[ABOUT THIS TASK]:
Identify all lines below that hold "diode" and collect them.

[Content revision data]:

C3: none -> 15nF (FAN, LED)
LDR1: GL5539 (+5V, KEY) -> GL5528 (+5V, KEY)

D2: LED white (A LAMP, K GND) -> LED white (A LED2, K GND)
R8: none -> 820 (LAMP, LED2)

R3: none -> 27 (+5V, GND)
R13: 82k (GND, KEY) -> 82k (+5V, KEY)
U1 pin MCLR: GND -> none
* * *
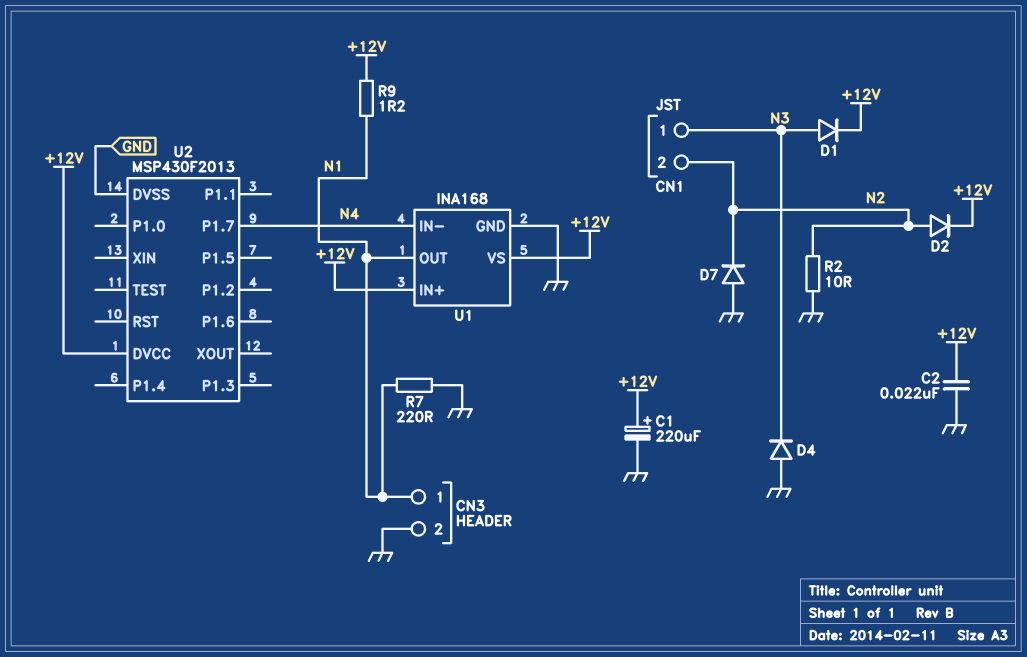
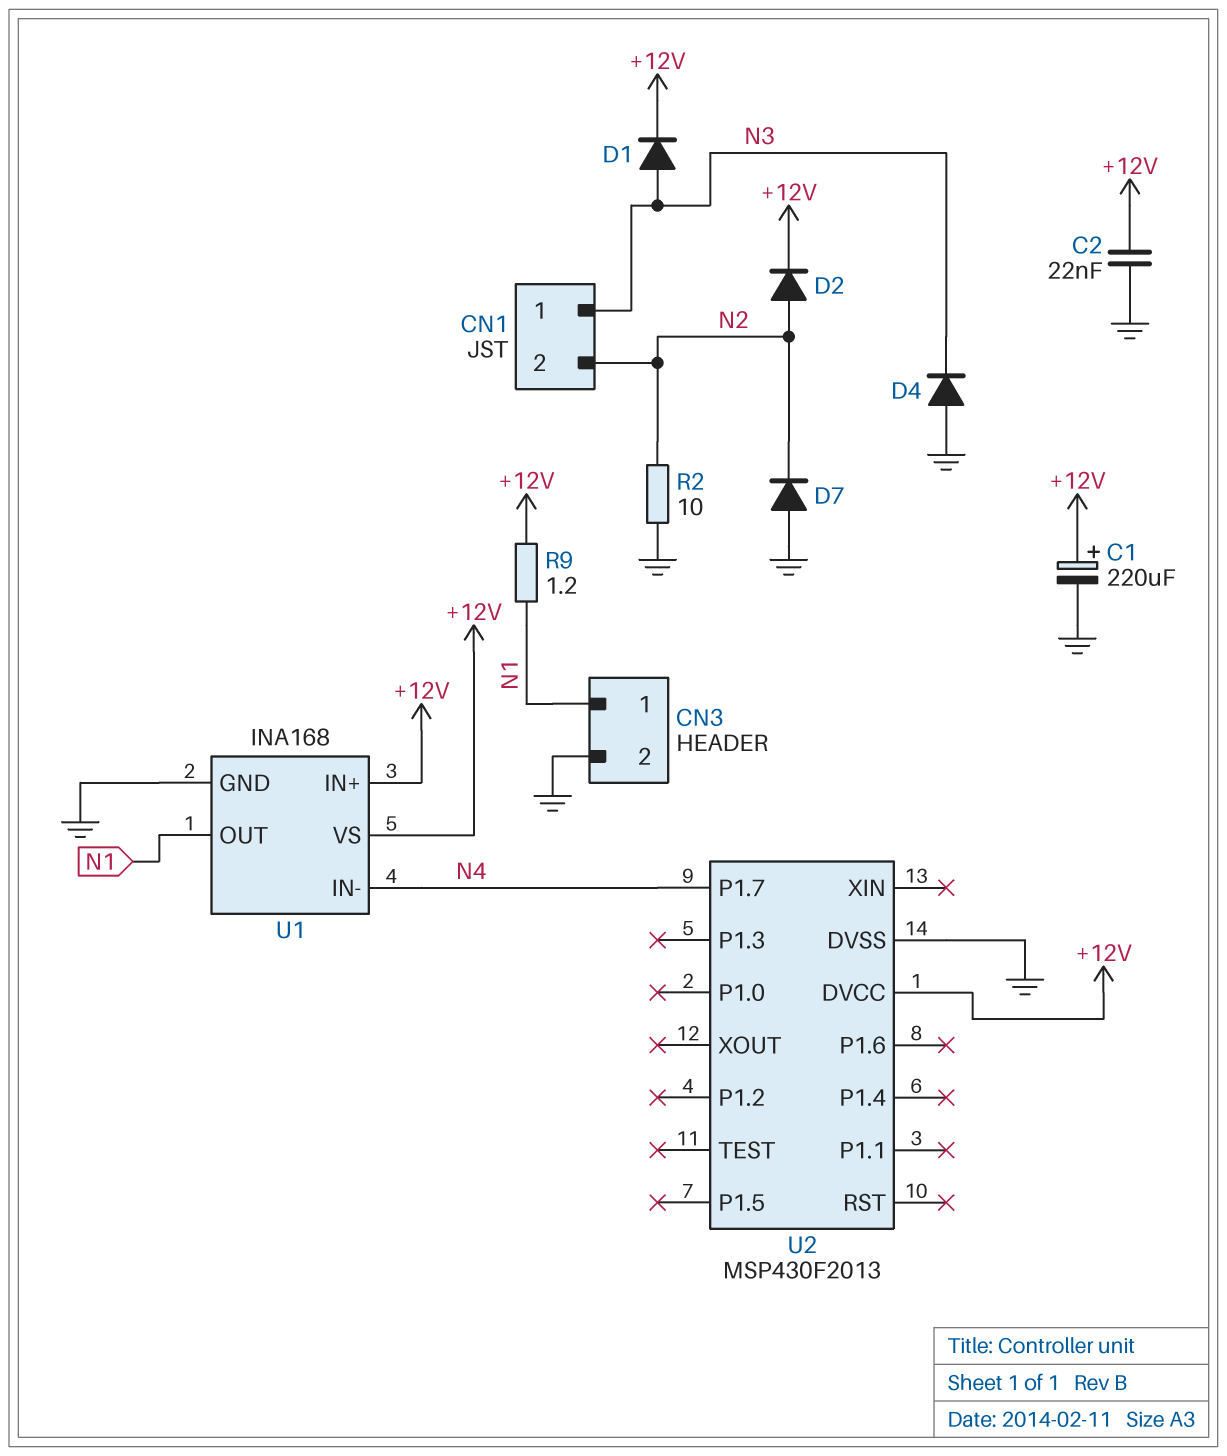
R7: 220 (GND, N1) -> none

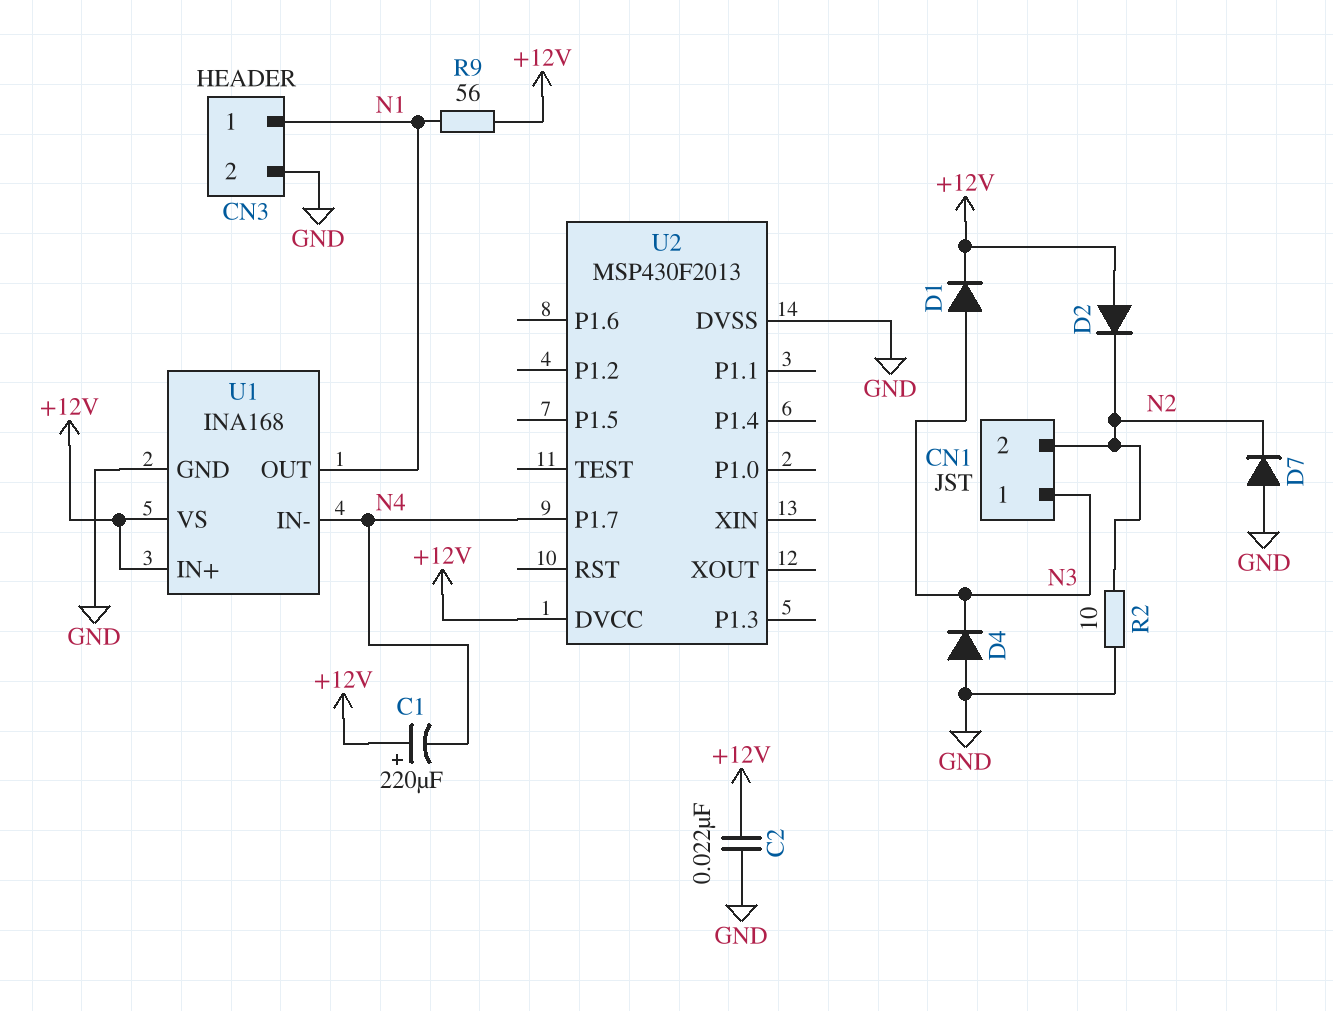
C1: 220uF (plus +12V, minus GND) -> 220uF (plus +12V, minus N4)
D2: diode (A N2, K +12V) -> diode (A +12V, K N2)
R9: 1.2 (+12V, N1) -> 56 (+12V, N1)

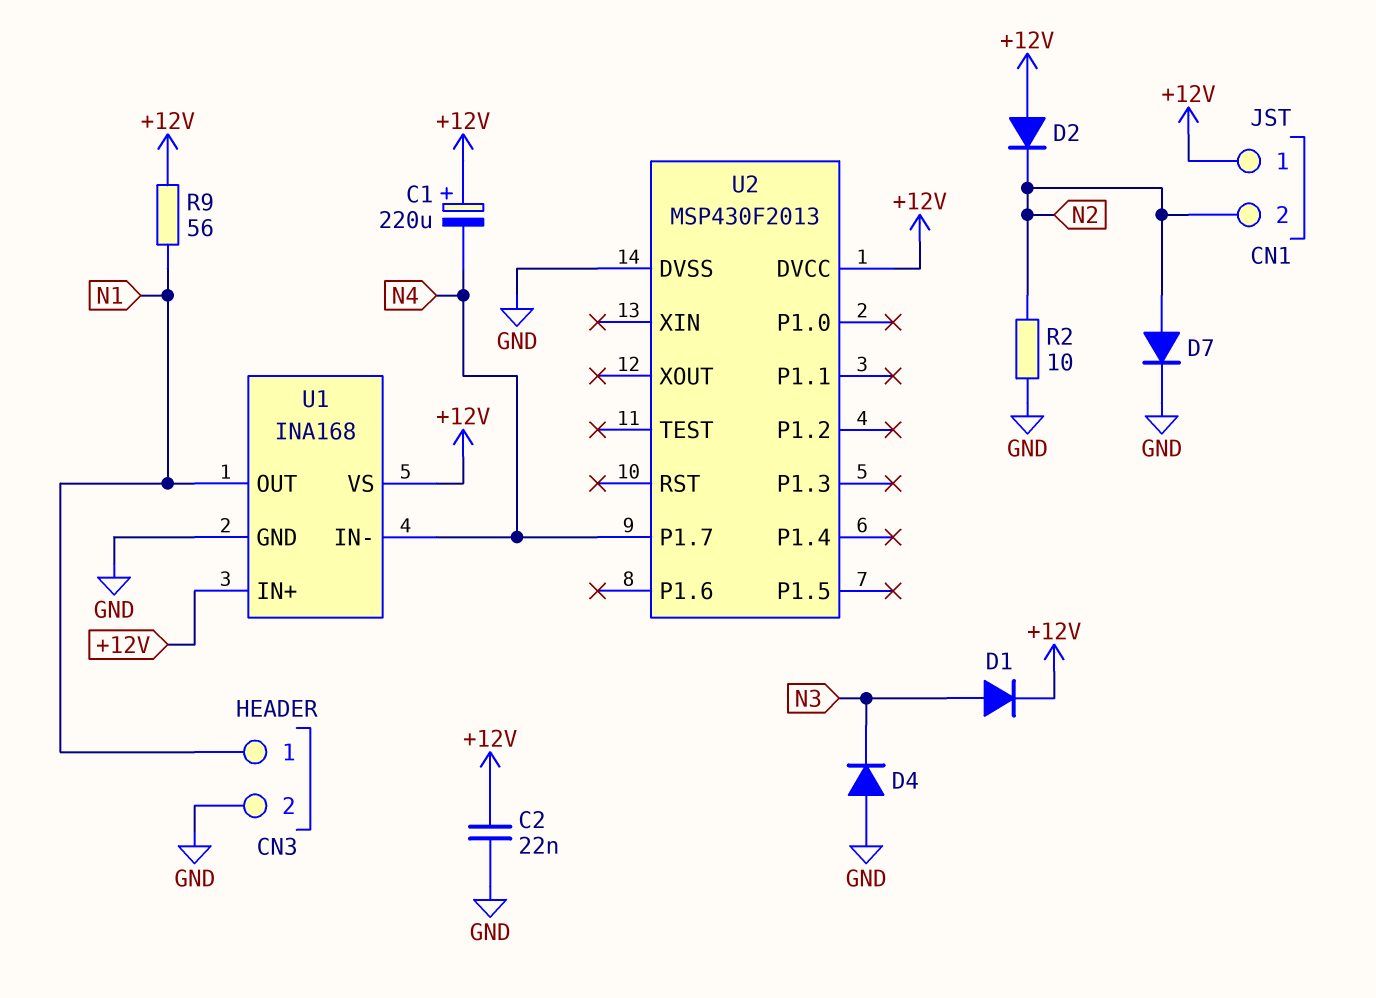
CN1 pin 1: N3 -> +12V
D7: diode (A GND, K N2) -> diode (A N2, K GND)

[SOLUTION TO THE PROBLEM]:
D2: diode (A N2, K +12V) -> diode (A +12V, K N2)
D7: diode (A GND, K N2) -> diode (A N2, K GND)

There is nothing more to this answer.